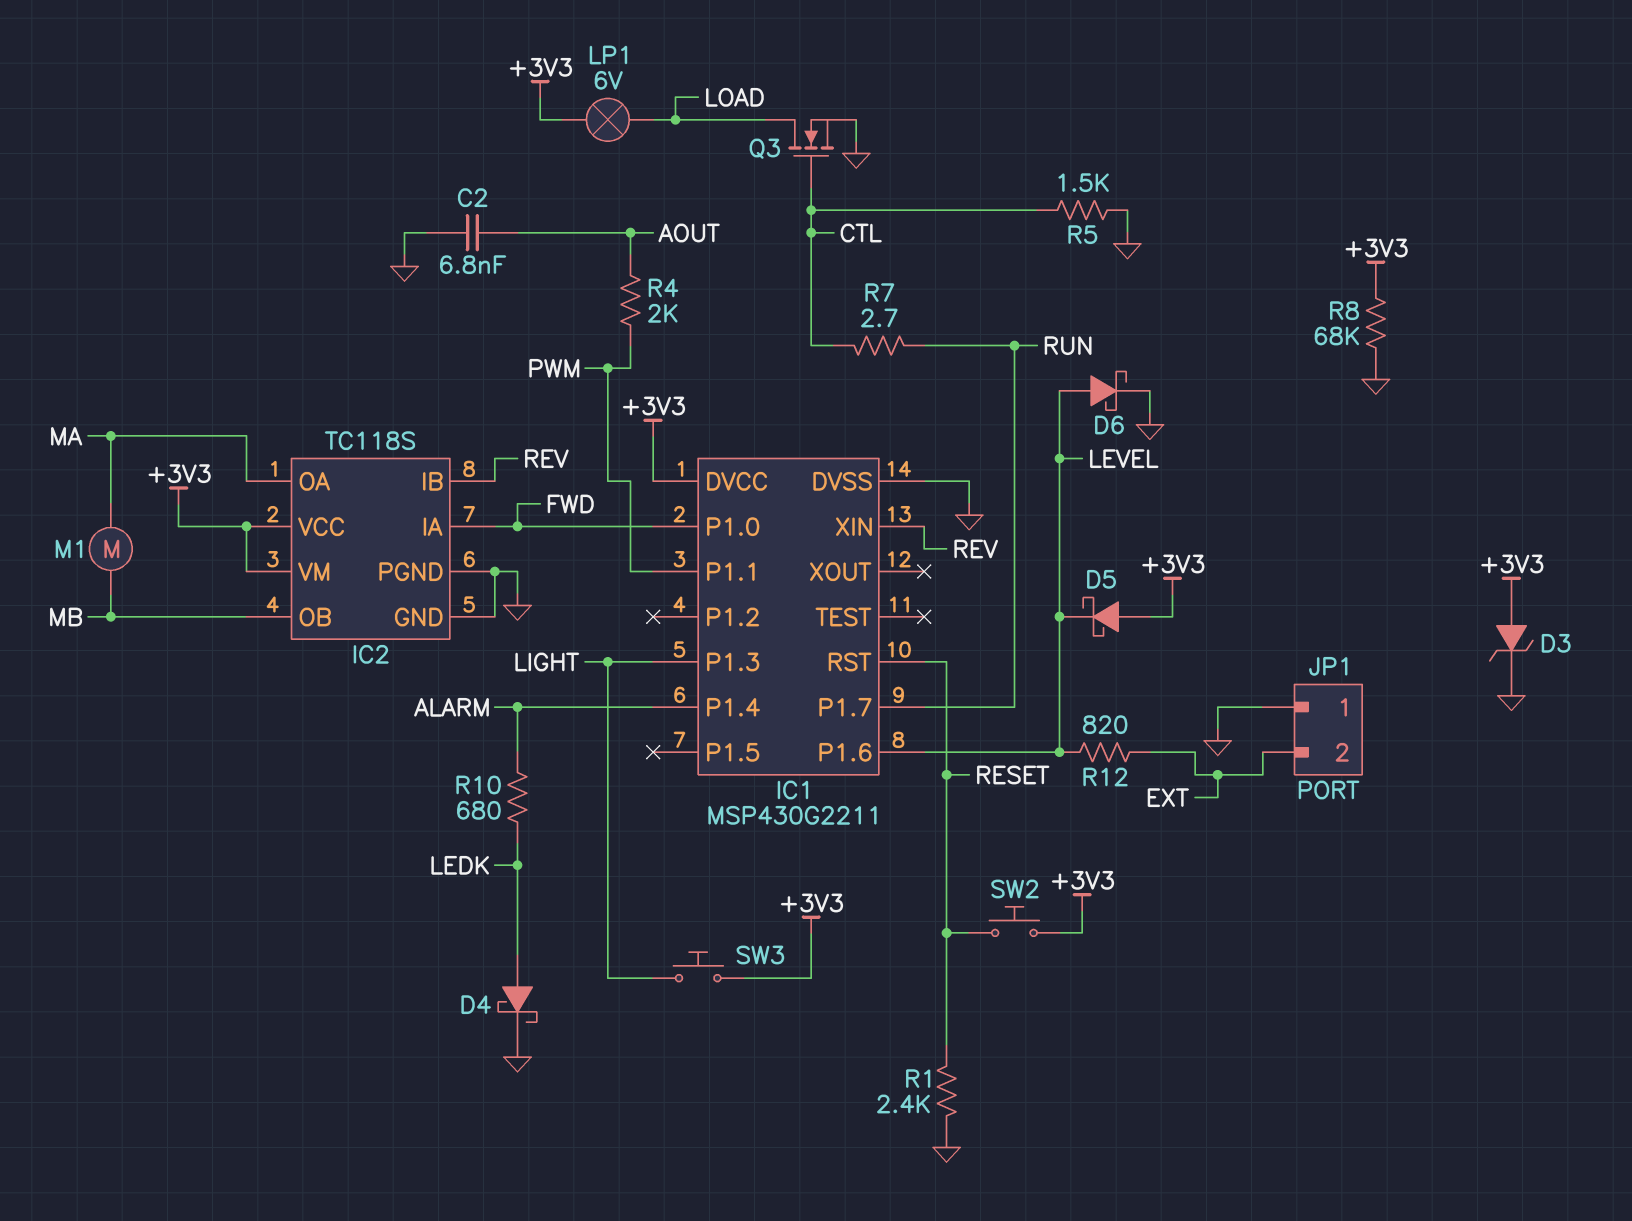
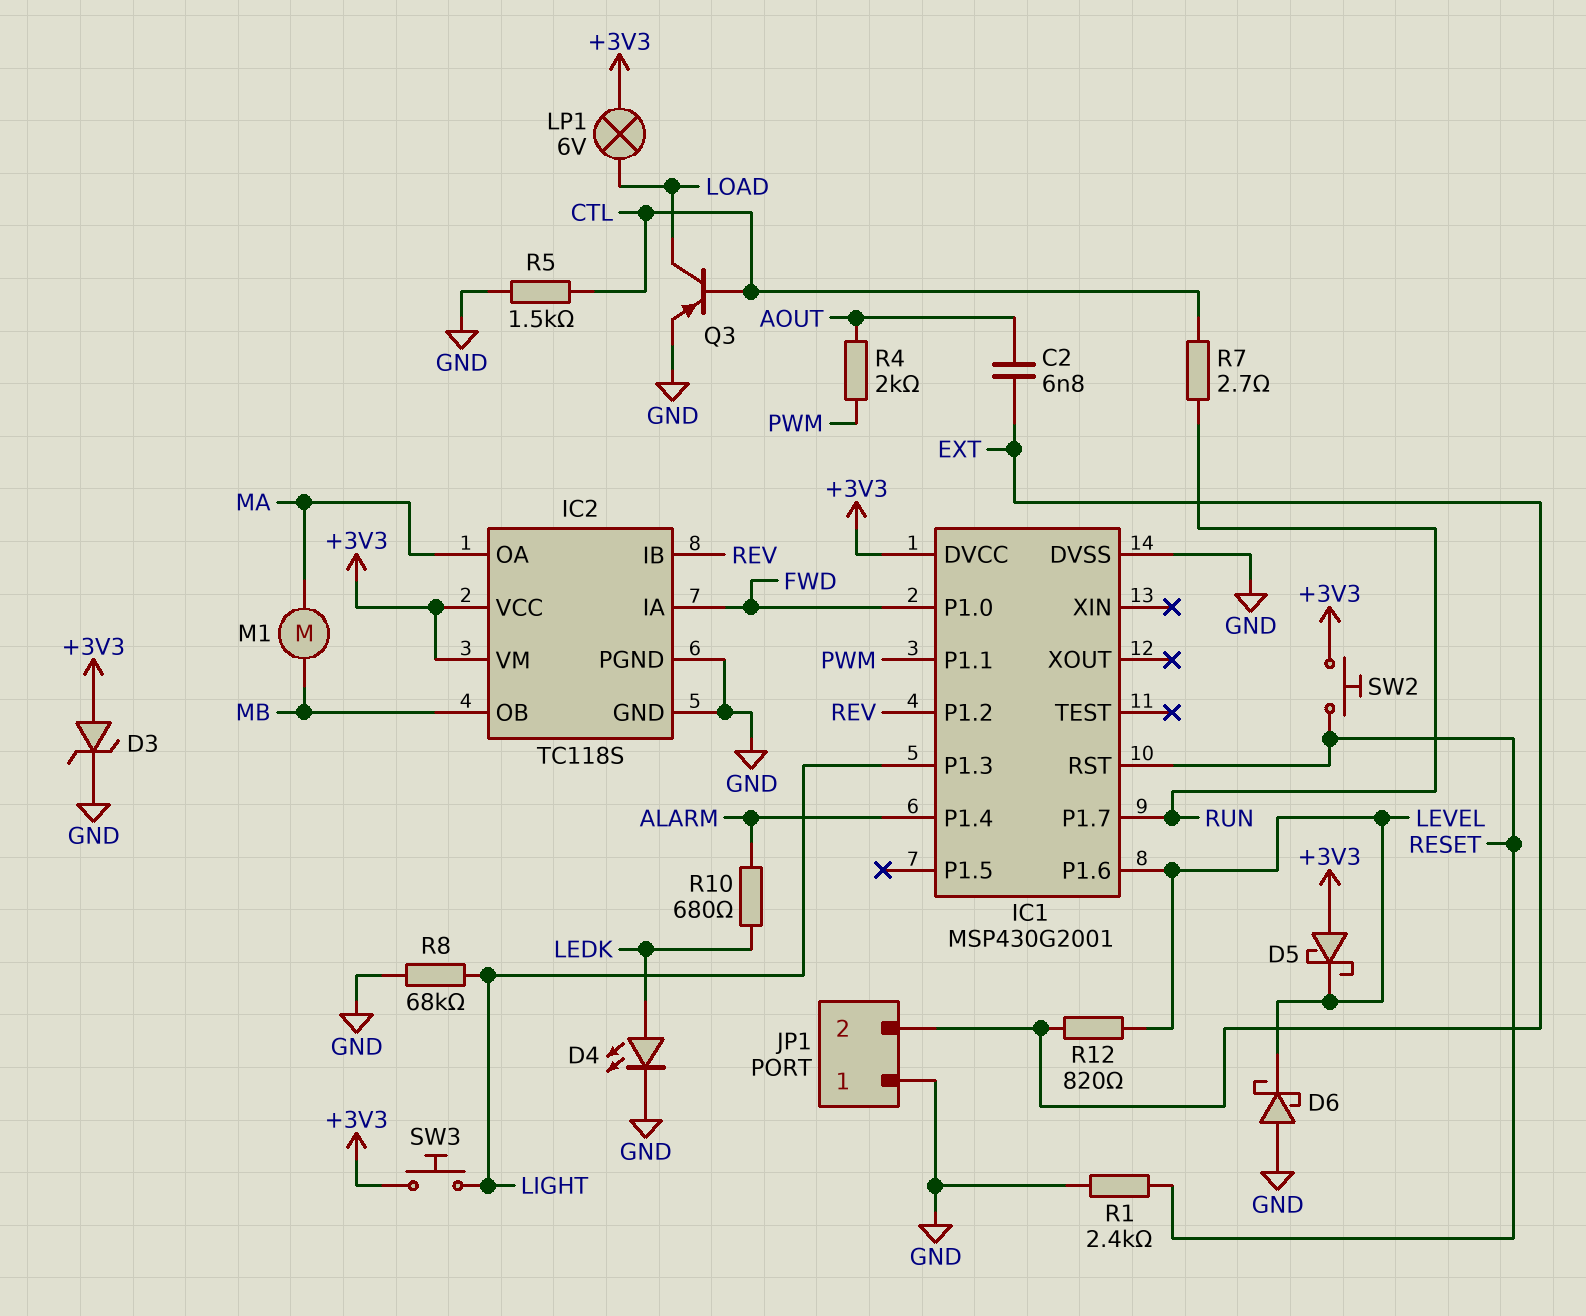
C2: 6.8nF (AOUT, GND) -> 6.8nF (AOUT, EXT)
D4: schottky (A LEDK, K GND) -> LED (A LEDK, K GND)
D6: schottky (A LEVEL, K GND) -> schottky (A GND, K LEVEL)
IC1: MSP430G2211 -> MSP430G2001
IC1 pin P1.2: none -> REV
IC1 pin XIN: REV -> none
Q3: NMOS (G CTL, D LOAD, S GND) -> PNP (B CTL, C LOAD, E GND)
R8: 68k (+3V3, GND) -> 68k (GND, LIGHT)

..........

Exactly the lines from the one containing "D4: schottky (A" through the end of the entries above must be output, and no others.

D4: schottky (A LEDK, K GND) -> LED (A LEDK, K GND)
D6: schottky (A LEVEL, K GND) -> schottky (A GND, K LEVEL)
IC1: MSP430G2211 -> MSP430G2001
IC1 pin P1.2: none -> REV
IC1 pin XIN: REV -> none
Q3: NMOS (G CTL, D LOAD, S GND) -> PNP (B CTL, C LOAD, E GND)
R8: 68k (+3V3, GND) -> 68k (GND, LIGHT)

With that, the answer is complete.